(Colored object listings)
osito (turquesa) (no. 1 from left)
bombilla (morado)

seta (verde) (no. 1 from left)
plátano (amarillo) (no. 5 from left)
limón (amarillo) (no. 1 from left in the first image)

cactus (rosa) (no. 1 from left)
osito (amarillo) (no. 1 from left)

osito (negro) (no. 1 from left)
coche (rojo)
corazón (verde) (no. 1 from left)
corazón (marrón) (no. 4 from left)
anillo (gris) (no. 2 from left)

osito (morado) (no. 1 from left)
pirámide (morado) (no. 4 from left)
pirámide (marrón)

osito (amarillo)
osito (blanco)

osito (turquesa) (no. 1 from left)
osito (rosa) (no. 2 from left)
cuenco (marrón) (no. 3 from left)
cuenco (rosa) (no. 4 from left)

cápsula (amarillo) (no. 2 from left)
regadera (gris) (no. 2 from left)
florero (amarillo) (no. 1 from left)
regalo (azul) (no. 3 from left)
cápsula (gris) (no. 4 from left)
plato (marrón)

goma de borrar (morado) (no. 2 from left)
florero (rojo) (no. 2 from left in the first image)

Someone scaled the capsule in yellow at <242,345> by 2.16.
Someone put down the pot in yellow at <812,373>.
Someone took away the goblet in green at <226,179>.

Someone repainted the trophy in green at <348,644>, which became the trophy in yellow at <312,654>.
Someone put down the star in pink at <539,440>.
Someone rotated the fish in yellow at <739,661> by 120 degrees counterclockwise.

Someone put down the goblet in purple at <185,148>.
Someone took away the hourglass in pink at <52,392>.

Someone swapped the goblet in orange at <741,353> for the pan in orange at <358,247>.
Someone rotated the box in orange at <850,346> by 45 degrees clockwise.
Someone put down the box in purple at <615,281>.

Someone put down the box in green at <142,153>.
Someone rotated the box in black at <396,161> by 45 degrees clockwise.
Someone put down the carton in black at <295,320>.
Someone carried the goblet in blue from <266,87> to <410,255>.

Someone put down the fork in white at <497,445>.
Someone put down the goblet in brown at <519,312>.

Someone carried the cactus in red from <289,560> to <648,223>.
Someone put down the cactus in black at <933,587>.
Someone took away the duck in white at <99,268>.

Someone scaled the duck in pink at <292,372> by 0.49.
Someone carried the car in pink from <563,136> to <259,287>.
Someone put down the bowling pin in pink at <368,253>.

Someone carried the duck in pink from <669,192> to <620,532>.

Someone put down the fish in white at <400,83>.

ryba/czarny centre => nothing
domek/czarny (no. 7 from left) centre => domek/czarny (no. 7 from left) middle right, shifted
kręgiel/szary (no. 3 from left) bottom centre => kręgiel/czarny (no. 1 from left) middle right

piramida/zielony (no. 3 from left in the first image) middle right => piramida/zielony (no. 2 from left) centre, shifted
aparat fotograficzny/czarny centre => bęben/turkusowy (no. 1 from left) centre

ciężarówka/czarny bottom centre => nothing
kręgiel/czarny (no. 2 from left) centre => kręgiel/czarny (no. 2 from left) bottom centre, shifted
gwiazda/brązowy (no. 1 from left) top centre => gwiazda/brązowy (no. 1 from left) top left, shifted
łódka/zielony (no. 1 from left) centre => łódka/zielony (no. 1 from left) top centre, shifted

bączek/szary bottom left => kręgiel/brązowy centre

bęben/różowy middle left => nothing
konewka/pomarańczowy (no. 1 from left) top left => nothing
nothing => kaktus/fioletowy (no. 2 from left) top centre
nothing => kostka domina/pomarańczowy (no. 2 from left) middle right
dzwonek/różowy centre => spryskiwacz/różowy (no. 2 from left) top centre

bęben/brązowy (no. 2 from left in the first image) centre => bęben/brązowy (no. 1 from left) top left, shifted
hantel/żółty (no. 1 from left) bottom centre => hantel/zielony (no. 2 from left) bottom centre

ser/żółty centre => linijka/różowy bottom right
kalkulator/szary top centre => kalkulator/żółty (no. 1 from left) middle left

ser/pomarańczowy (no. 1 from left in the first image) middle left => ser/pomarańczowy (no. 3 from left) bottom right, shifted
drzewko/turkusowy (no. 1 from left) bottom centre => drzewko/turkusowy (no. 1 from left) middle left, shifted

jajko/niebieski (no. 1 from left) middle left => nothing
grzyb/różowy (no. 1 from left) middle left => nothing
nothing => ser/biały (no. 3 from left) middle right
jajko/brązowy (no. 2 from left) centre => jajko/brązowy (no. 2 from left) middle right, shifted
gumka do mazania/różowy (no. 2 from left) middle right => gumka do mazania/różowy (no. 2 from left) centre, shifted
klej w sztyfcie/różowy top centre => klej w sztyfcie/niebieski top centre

(TASK BRIEF): Write out the data above once more, exactly as it reads.

(OUTPUT):
osito (turquesa) (no. 1 from left)
bombilla (morado)

seta (verde) (no. 1 from left)
plátano (amarillo) (no. 5 from left)
limón (amarillo) (no. 1 from left in the first image)

cactus (rosa) (no. 1 from left)
osito (amarillo) (no. 1 from left)

osito (negro) (no. 1 from left)
coche (rojo)
corazón (verde) (no. 1 from left)
corazón (marrón) (no. 4 from left)
anillo (gris) (no. 2 from left)

osito (morado) (no. 1 from left)
pirámide (morado) (no. 4 from left)
pirámide (marrón)

osito (amarillo)
osito (blanco)

osito (turquesa) (no. 1 from left)
osito (rosa) (no. 2 from left)
cuenco (marrón) (no. 3 from left)
cuenco (rosa) (no. 4 from left)

cápsula (amarillo) (no. 2 from left)
regadera (gris) (no. 2 from left)
florero (amarillo) (no. 1 from left)
regalo (azul) (no. 3 from left)
cápsula (gris) (no. 4 from left)
plato (marrón)

goma de borrar (morado) (no. 2 from left)
florero (rojo) (no. 2 from left in the first image)

Someone scaled the capsule in yellow at <242,345> by 2.16.
Someone put down the pot in yellow at <812,373>.
Someone took away the goblet in green at <226,179>.

Someone repainted the trophy in green at <348,644>, which became the trophy in yellow at <312,654>.
Someone put down the star in pink at <539,440>.
Someone rotated the fish in yellow at <739,661> by 120 degrees counterclockwise.

Someone put down the goblet in purple at <185,148>.
Someone took away the hourglass in pink at <52,392>.

Someone swapped the goblet in orange at <741,353> for the pan in orange at <358,247>.
Someone rotated the box in orange at <850,346> by 45 degrees clockwise.
Someone put down the box in purple at <615,281>.

Someone put down the box in green at <142,153>.
Someone rotated the box in black at <396,161> by 45 degrees clockwise.
Someone put down the carton in black at <295,320>.
Someone carried the goblet in blue from <266,87> to <410,255>.

Someone put down the fork in white at <497,445>.
Someone put down the goblet in brown at <519,312>.

Someone carried the cactus in red from <289,560> to <648,223>.
Someone put down the cactus in black at <933,587>.
Someone took away the duck in white at <99,268>.

Someone scaled the duck in pink at <292,372> by 0.49.
Someone carried the car in pink from <563,136> to <259,287>.
Someone put down the bowling pin in pink at <368,253>.

Someone carried the duck in pink from <669,192> to <620,532>.

Someone put down the fish in white at <400,83>.

ryba/czarny centre => nothing
domek/czarny (no. 7 from left) centre => domek/czarny (no. 7 from left) middle right, shifted
kręgiel/szary (no. 3 from left) bottom centre => kręgiel/czarny (no. 1 from left) middle right

piramida/zielony (no. 3 from left in the first image) middle right => piramida/zielony (no. 2 from left) centre, shifted
aparat fotograficzny/czarny centre => bęben/turkusowy (no. 1 from left) centre

ciężarówka/czarny bottom centre => nothing
kręgiel/czarny (no. 2 from left) centre => kręgiel/czarny (no. 2 from left) bottom centre, shifted
gwiazda/brązowy (no. 1 from left) top centre => gwiazda/brązowy (no. 1 from left) top left, shifted
łódka/zielony (no. 1 from left) centre => łódka/zielony (no. 1 from left) top centre, shifted

bączek/szary bottom left => kręgiel/brązowy centre

bęben/różowy middle left => nothing
konewka/pomarańczowy (no. 1 from left) top left => nothing
nothing => kaktus/fioletowy (no. 2 from left) top centre
nothing => kostka domina/pomarańczowy (no. 2 from left) middle right
dzwonek/różowy centre => spryskiwacz/różowy (no. 2 from left) top centre

bęben/brązowy (no. 2 from left in the first image) centre => bęben/brązowy (no. 1 from left) top left, shifted
hantel/żółty (no. 1 from left) bottom centre => hantel/zielony (no. 2 from left) bottom centre

ser/żółty centre => linijka/różowy bottom right
kalkulator/szary top centre => kalkulator/żółty (no. 1 from left) middle left

ser/pomarańczowy (no. 1 from left in the first image) middle left => ser/pomarańczowy (no. 3 from left) bottom right, shifted
drzewko/turkusowy (no. 1 from left) bottom centre => drzewko/turkusowy (no. 1 from left) middle left, shifted

jajko/niebieski (no. 1 from left) middle left => nothing
grzyb/różowy (no. 1 from left) middle left => nothing
nothing => ser/biały (no. 3 from left) middle right
jajko/brązowy (no. 2 from left) centre => jajko/brązowy (no. 2 from left) middle right, shifted
gumka do mazania/różowy (no. 2 from left) middle right => gumka do mazania/różowy (no. 2 from left) centre, shifted
klej w sztyfcie/różowy top centre => klej w sztyfcie/niebieski top centre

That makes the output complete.